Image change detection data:
════
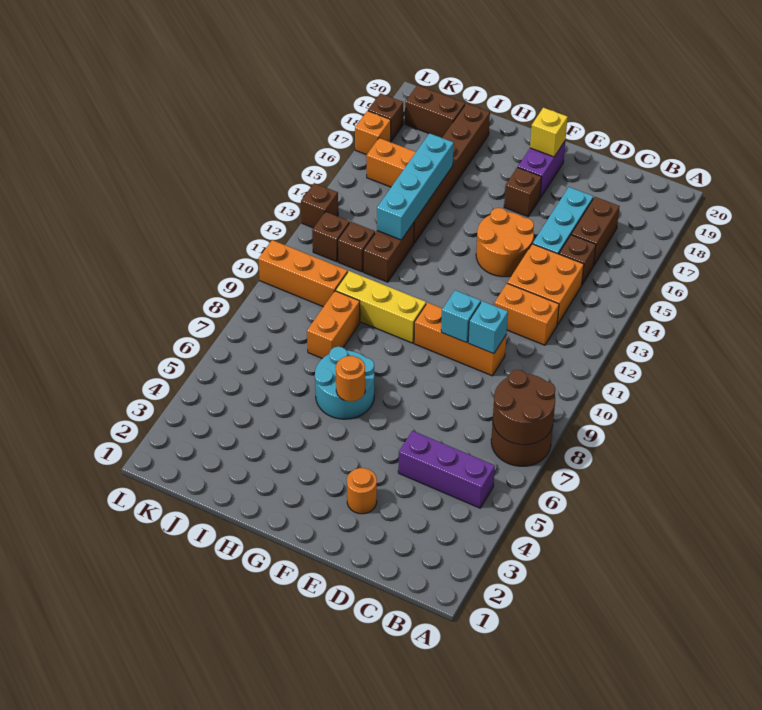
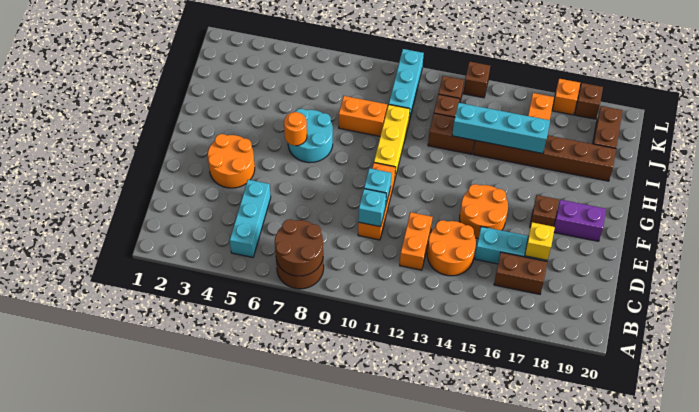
purple brick B5:D5 level 1 -> cyan brick B5:D5 level 1
orange brick C13:D14 level 1 -> orange round brick C13:D14 level 1
brown brick C15 level 1 -> none
orange round brick E3 level 1 -> orange round brick E3:F4 level 1
yellow brick F19 level 2 -> yellow brick D17 level 2
orange brick J10:L10 level 1 -> cyan brick J10:L10 level 1

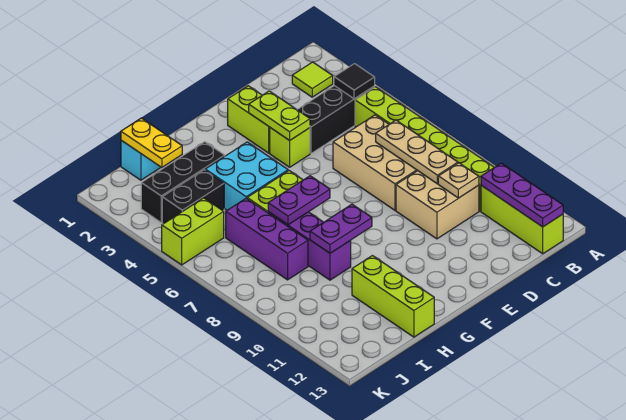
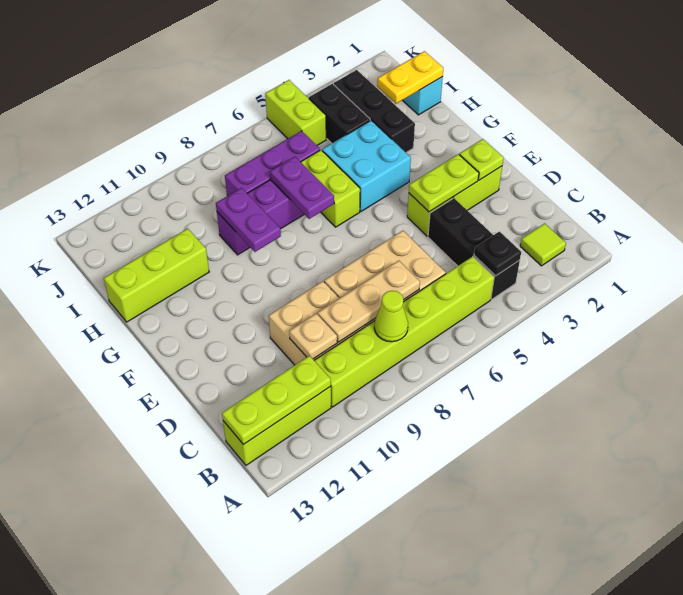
black tile B4 level 2 -> black plate B4 level 2
none -> lime cone B8 level 2
purple plate B11:B13 level 2 -> lime plate B11:B13 level 2
none -> lime plate E2 level 2

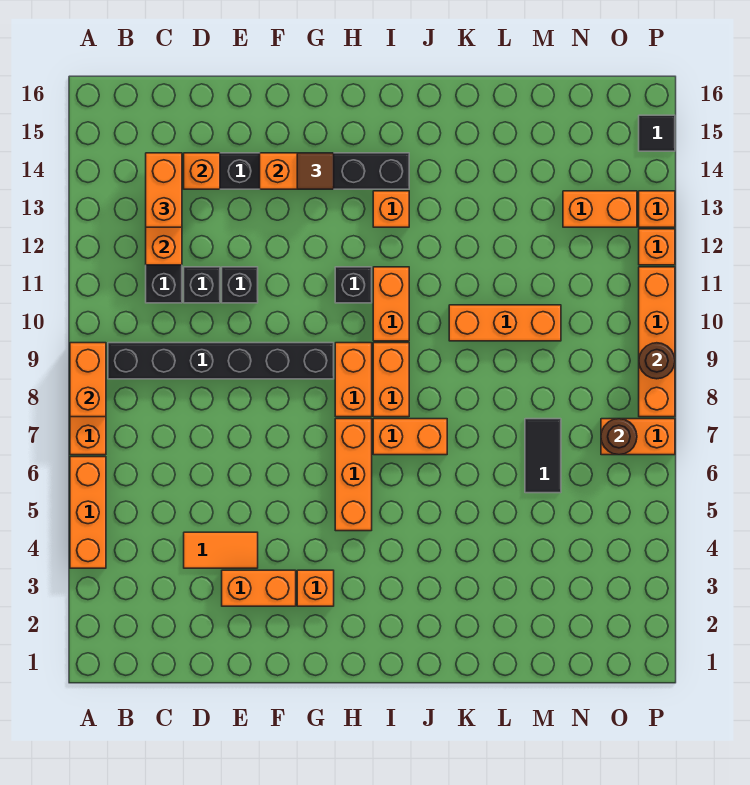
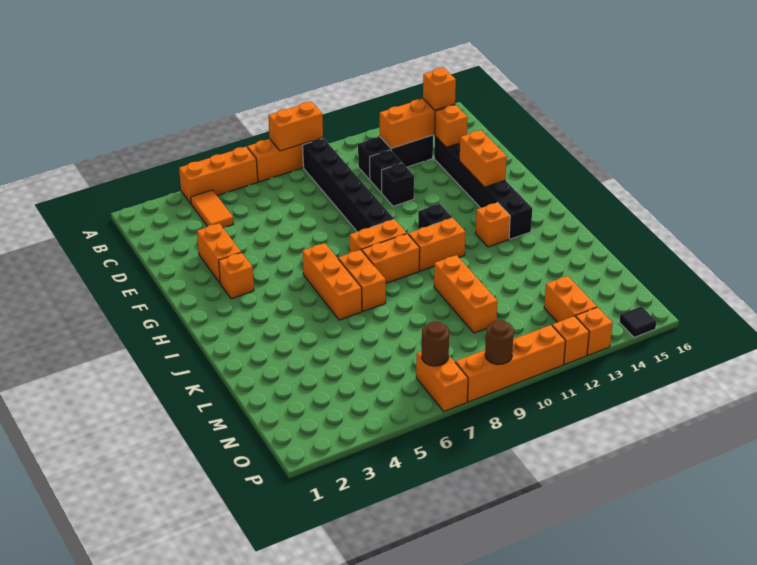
orange brick C13:C14 level 3 -> orange brick C14 level 3
orange tile D4:E4 level 1 -> orange tile B4:C4 level 1
brown tile G14 level 3 -> none
orange brick H5:H7 level 1 -> orange brick H6:J6 level 1
black tile M6:M7 level 1 -> none

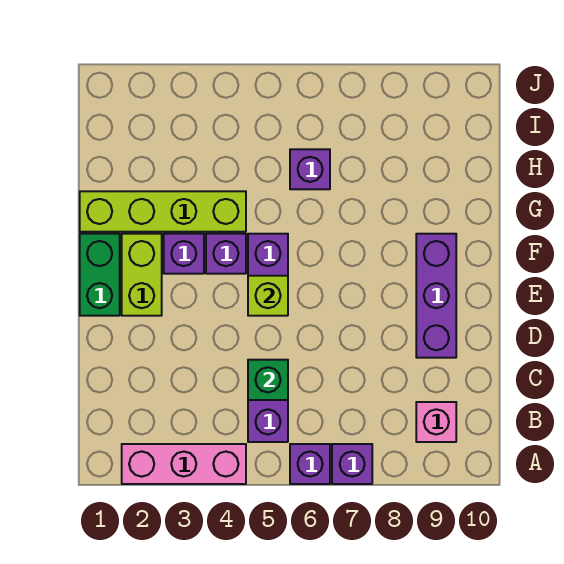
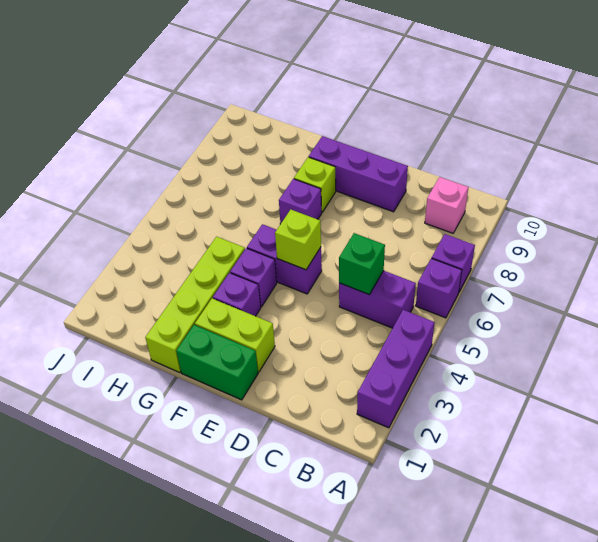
pink brick A2:A4 level 1 -> purple brick A2:A4 level 1
none -> lime brick F8 level 1
purple brick H6 level 1 -> purple brick F7 level 1

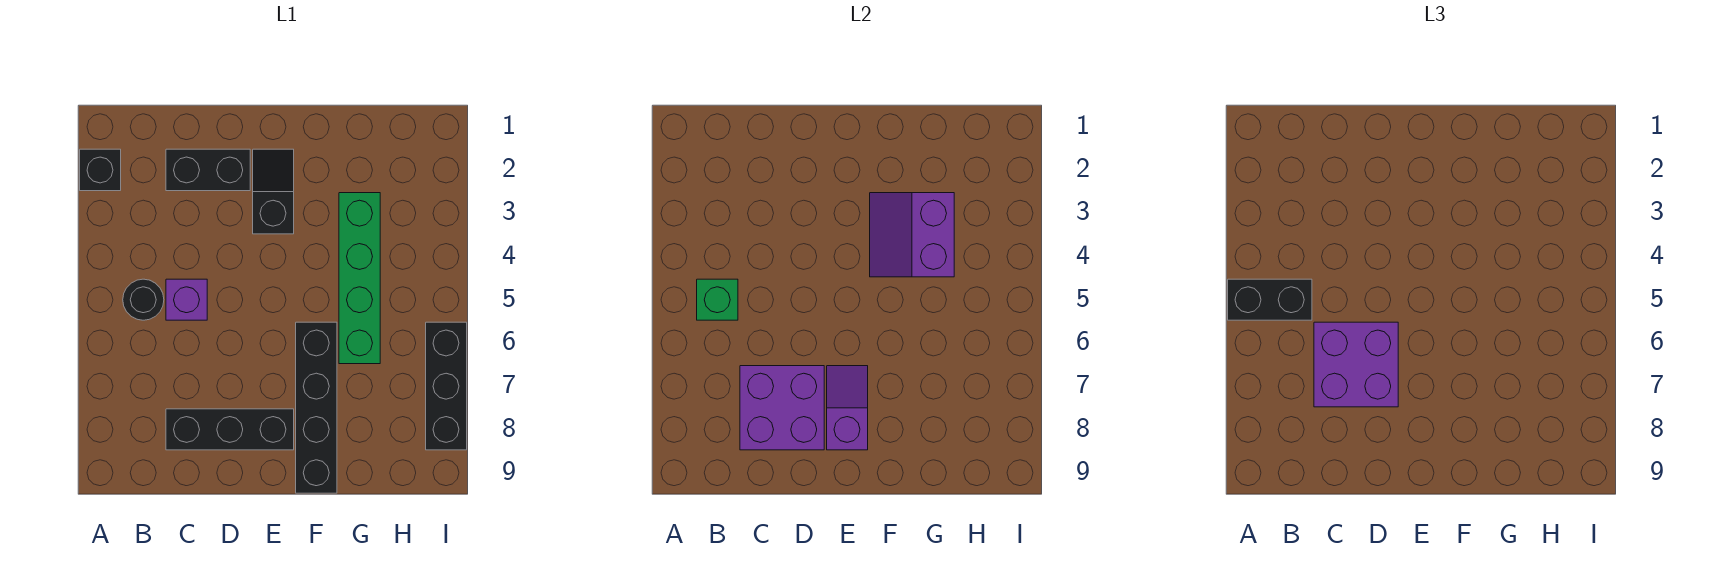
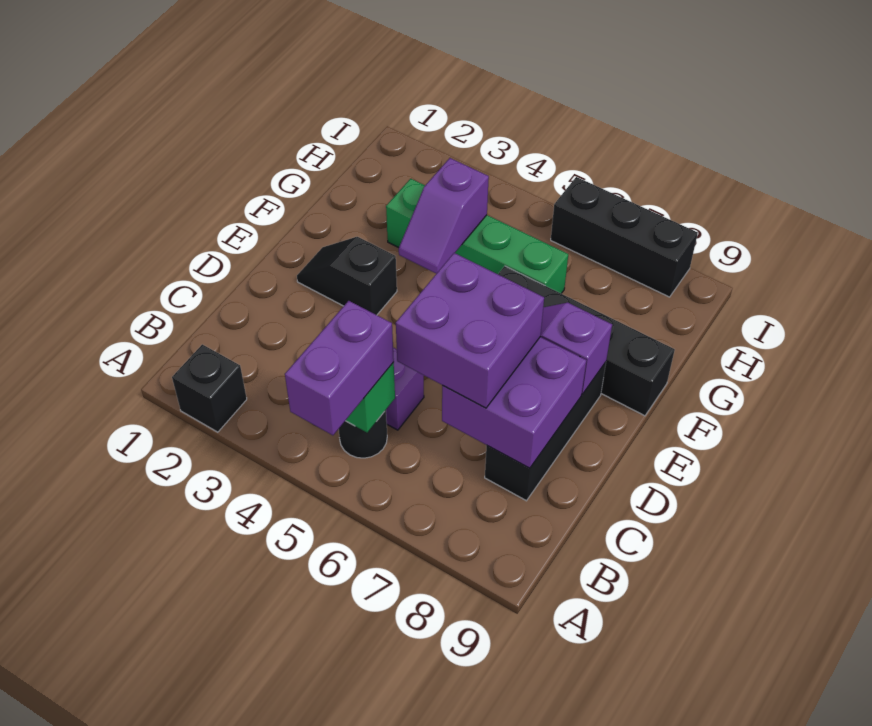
black brick A5:B5 level 3 -> purple brick A5:B5 level 3
black brick C2:D2 level 1 -> none
purple slope F3:G4 level 2 top G -> purple slope F4:G4 level 2 top G

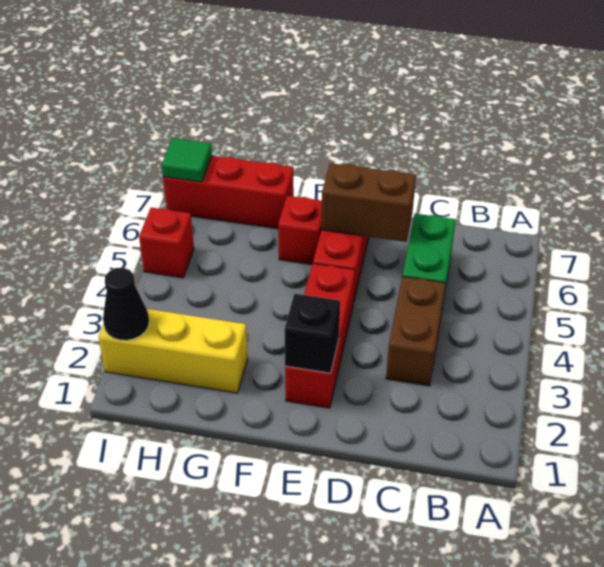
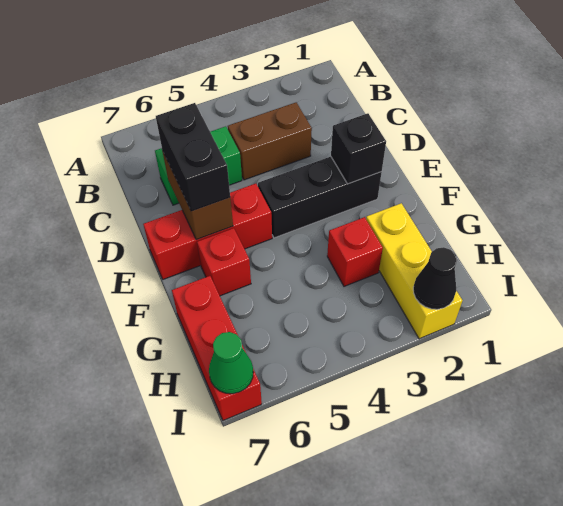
none -> black brick D6:E6 level 3
red brick E2:E4 level 1 -> black brick E2:E4 level 1
red brick I5 level 1 -> red brick G3 level 1
green tile I7 level 2 -> green cone I7 level 2

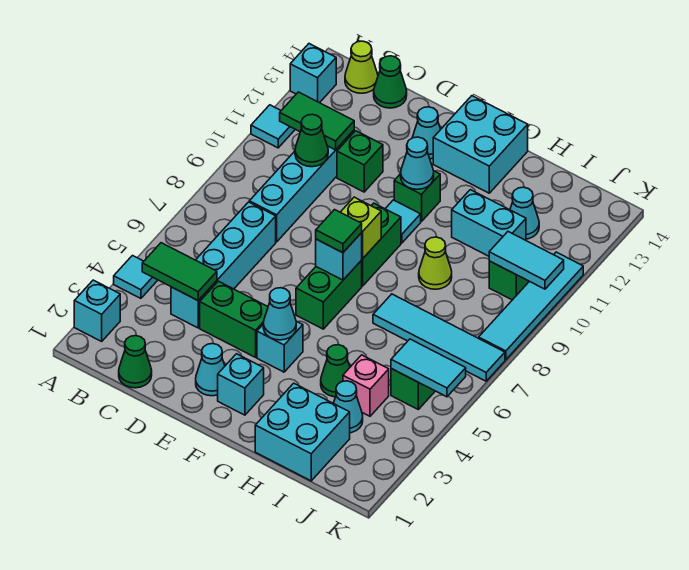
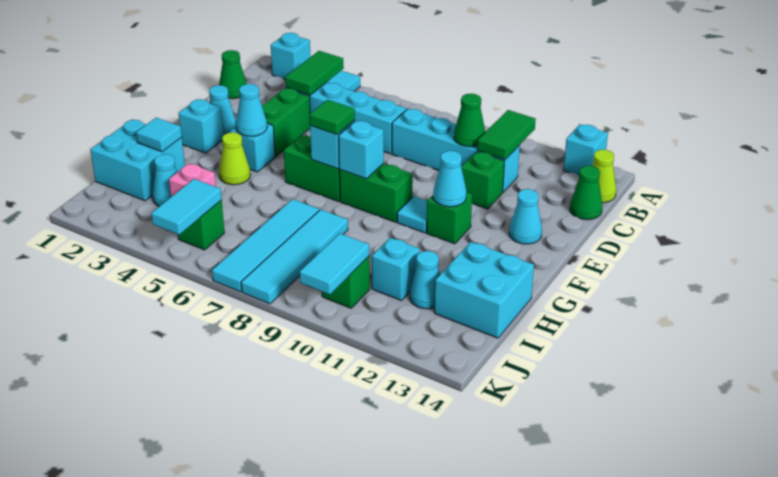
cyan tile A11 level 1 -> cyan tile H2 level 2
lime brick F8 level 2 -> cyan brick F8 level 2
cyan brick F13:G14 level 1 -> cyan brick H13:I14 level 1
green cone H4 level 1 -> none
lime cone H9 level 1 -> lime cone G4 level 1
cyan brick H11:I11 level 1 -> cyan brick I11 level 1
cyan tile K8:K11 level 1 -> cyan tile H8:K8 level 1

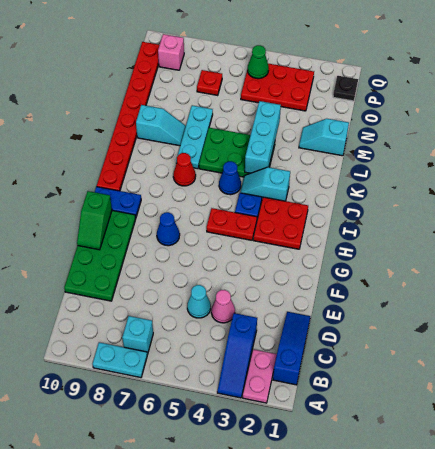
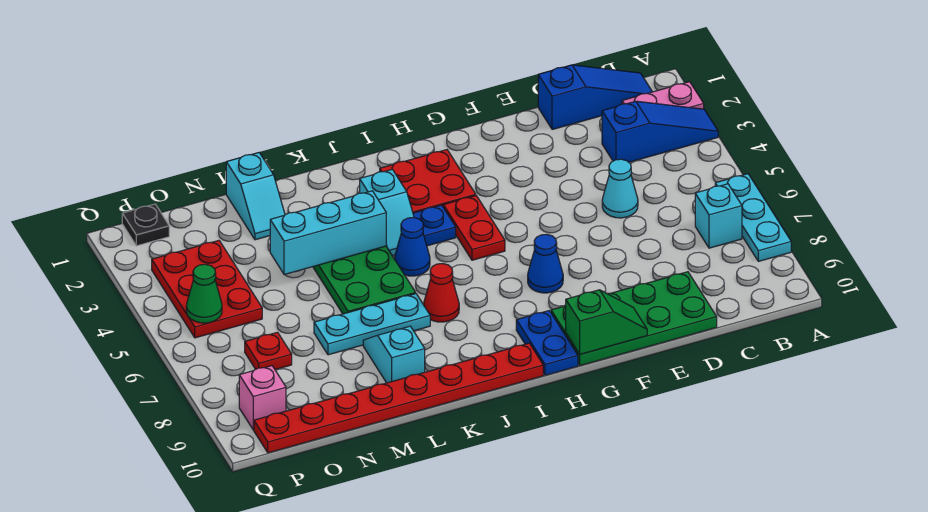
cyan plate A7:A8 level 1 -> cyan plate A6:A8 level 1
blue slope B1:D1 level 1 top B -> blue slope B1:D1 level 1 top D
pink cone D4 level 1 -> none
════
Once the line containing "black brick A5:B5" is located, write out exactly that line and each one after it to the end of the records above, excluding pictures and nothing else.

§ Output of the exercise:
black brick A5:B5 level 3 -> purple brick A5:B5 level 3
black brick C2:D2 level 1 -> none
purple slope F3:G4 level 2 top G -> purple slope F4:G4 level 2 top G

none -> black brick D6:E6 level 3
red brick E2:E4 level 1 -> black brick E2:E4 level 1
red brick I5 level 1 -> red brick G3 level 1
green tile I7 level 2 -> green cone I7 level 2

cyan tile A11 level 1 -> cyan tile H2 level 2
lime brick F8 level 2 -> cyan brick F8 level 2
cyan brick F13:G14 level 1 -> cyan brick H13:I14 level 1
green cone H4 level 1 -> none
lime cone H9 level 1 -> lime cone G4 level 1
cyan brick H11:I11 level 1 -> cyan brick I11 level 1
cyan tile K8:K11 level 1 -> cyan tile H8:K8 level 1

cyan plate A7:A8 level 1 -> cyan plate A6:A8 level 1
blue slope B1:D1 level 1 top B -> blue slope B1:D1 level 1 top D
pink cone D4 level 1 -> none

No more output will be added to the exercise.